* [Aufgabenstellung]
Gib bitte die folgenden Zeilen erneut wieder und ersetze darin überall „point_idx“ durch „point_index“. Alles andere bleibt unverändert.

* [Gespeicherte Einträge aus einer Sammlung]
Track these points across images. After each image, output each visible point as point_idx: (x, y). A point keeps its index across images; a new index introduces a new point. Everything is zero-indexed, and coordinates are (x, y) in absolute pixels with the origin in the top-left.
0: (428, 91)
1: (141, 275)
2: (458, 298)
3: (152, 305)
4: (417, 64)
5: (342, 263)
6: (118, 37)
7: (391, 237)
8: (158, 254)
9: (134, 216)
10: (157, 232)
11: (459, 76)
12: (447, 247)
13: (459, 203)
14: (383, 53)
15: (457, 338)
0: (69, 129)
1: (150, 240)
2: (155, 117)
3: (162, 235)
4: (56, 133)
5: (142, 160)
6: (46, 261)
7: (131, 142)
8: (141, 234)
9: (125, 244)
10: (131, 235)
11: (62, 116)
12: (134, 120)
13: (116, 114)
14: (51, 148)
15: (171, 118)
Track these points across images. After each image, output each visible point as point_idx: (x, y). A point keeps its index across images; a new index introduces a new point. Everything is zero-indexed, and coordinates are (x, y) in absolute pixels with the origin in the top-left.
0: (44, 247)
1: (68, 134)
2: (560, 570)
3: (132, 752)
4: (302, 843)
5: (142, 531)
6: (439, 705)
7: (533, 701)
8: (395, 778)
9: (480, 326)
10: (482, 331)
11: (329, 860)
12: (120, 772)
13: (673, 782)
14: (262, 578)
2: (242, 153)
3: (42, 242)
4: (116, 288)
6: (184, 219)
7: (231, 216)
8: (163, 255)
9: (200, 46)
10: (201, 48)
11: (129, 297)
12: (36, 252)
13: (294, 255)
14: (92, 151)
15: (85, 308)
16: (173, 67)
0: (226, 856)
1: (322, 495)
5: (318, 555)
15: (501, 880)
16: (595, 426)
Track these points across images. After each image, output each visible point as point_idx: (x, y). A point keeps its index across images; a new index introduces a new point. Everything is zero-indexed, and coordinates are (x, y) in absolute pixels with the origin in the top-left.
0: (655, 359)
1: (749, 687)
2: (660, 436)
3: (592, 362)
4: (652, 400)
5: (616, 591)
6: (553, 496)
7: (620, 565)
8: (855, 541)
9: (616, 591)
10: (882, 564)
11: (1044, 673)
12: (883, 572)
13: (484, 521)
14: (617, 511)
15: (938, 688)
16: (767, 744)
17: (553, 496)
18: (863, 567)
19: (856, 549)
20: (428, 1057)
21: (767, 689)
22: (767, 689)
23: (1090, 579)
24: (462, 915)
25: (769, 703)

* [Schriftliche Antwort]
Track these points across images. After each image, output each visible point as point_index: (x, y). A point keeps its index across images; a new index introduces a new point. Everything is zero-indexed, and coordinates are (x, y) in absolute pixels with the origin in the top-left.
0: (428, 91)
1: (141, 275)
2: (458, 298)
3: (152, 305)
4: (417, 64)
5: (342, 263)
6: (118, 37)
7: (391, 237)
8: (158, 254)
9: (134, 216)
10: (157, 232)
11: (459, 76)
12: (447, 247)
13: (459, 203)
14: (383, 53)
15: (457, 338)
0: (69, 129)
1: (150, 240)
2: (155, 117)
3: (162, 235)
4: (56, 133)
5: (142, 160)
6: (46, 261)
7: (131, 142)
8: (141, 234)
9: (125, 244)
10: (131, 235)
11: (62, 116)
12: (134, 120)
13: (116, 114)
14: (51, 148)
15: (171, 118)
Track these points across images. After each image, output each visible point as point_index: (x, y). A point keeps its index across images; a new index introduces a new point. Everything is zero-indexed, and coordinates are (x, y) in absolute pixels with the origin in the top-left.
0: (44, 247)
1: (68, 134)
2: (560, 570)
3: (132, 752)
4: (302, 843)
5: (142, 531)
6: (439, 705)
7: (533, 701)
8: (395, 778)
9: (480, 326)
10: (482, 331)
11: (329, 860)
12: (120, 772)
13: (673, 782)
14: (262, 578)
2: (242, 153)
3: (42, 242)
4: (116, 288)
6: (184, 219)
7: (231, 216)
8: (163, 255)
9: (200, 46)
10: (201, 48)
11: (129, 297)
12: (36, 252)
13: (294, 255)
14: (92, 151)
15: (85, 308)
16: (173, 67)
0: (226, 856)
1: (322, 495)
5: (318, 555)
15: (501, 880)
16: (595, 426)
Track these points across images. After each image, output each visible point as point_index: (x, y). A point keeps its index across images; a new index introduces a new point. Everything is zero-indexed, and coordinates are (x, y) in absolute pixels with the origin in the top-left.
0: (655, 359)
1: (749, 687)
2: (660, 436)
3: (592, 362)
4: (652, 400)
5: (616, 591)
6: (553, 496)
7: (620, 565)
8: (855, 541)
9: (616, 591)
10: (882, 564)
11: (1044, 673)
12: (883, 572)
13: (484, 521)
14: (617, 511)
15: (938, 688)
16: (767, 744)
17: (553, 496)
18: (863, 567)
19: (856, 549)
20: (428, 1057)
21: (767, 689)
22: (767, 689)
23: (1090, 579)
24: (462, 915)
25: (769, 703)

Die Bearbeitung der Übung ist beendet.